» **To do**
Your answer must be an exact repeat of the lines from the one containing "(409, 341) = (455, 505): green boat -> none" through the last line of the records, both included, with no pictures.

** Opening Dataset block **

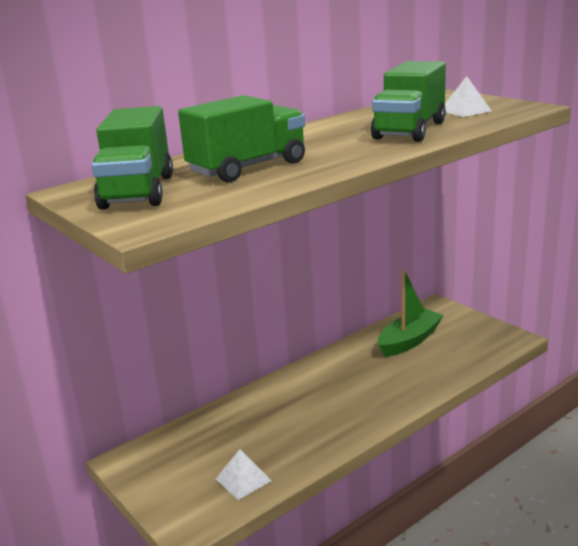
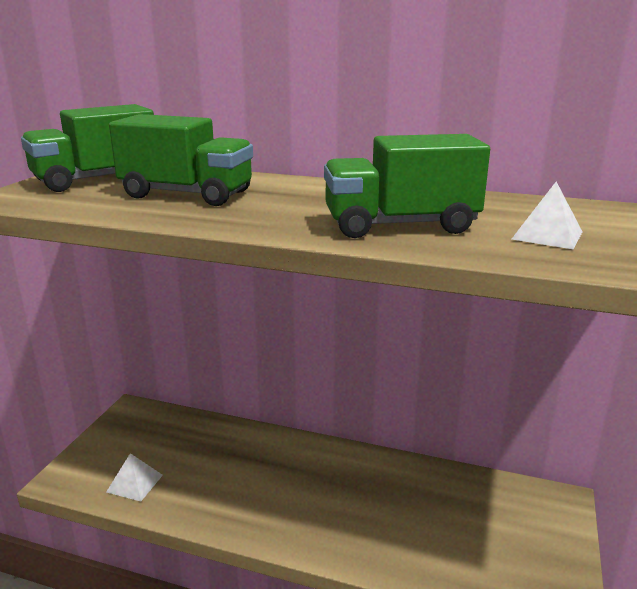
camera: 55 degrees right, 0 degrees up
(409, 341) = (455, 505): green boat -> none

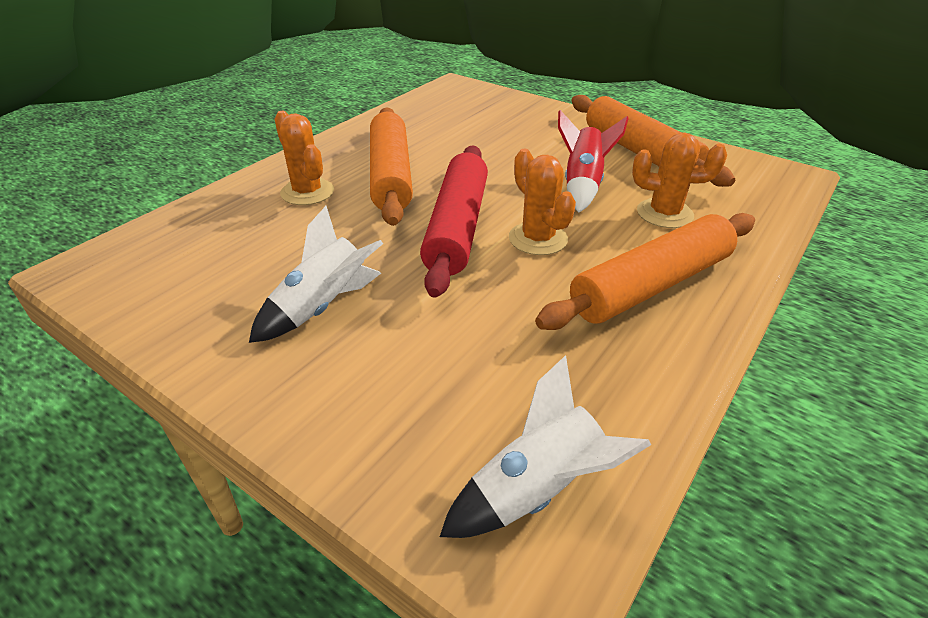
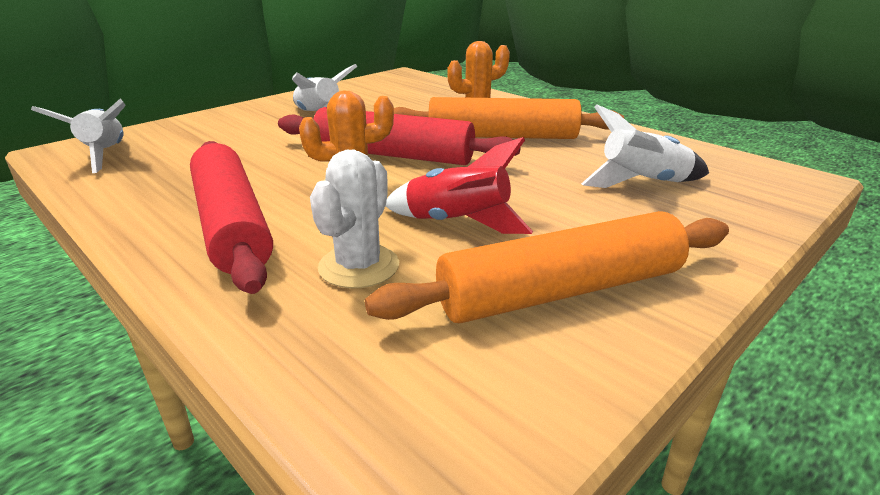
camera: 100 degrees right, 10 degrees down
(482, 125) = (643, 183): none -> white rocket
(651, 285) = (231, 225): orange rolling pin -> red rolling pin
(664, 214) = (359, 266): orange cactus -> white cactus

** Closing Dataset block **

» **Task answer**
(409, 341) = (455, 505): green boat -> none

camera: 100 degrees right, 10 degrees down
(482, 125) = (643, 183): none -> white rocket
(651, 285) = (231, 225): orange rolling pin -> red rolling pin
(664, 214) = (359, 266): orange cactus -> white cactus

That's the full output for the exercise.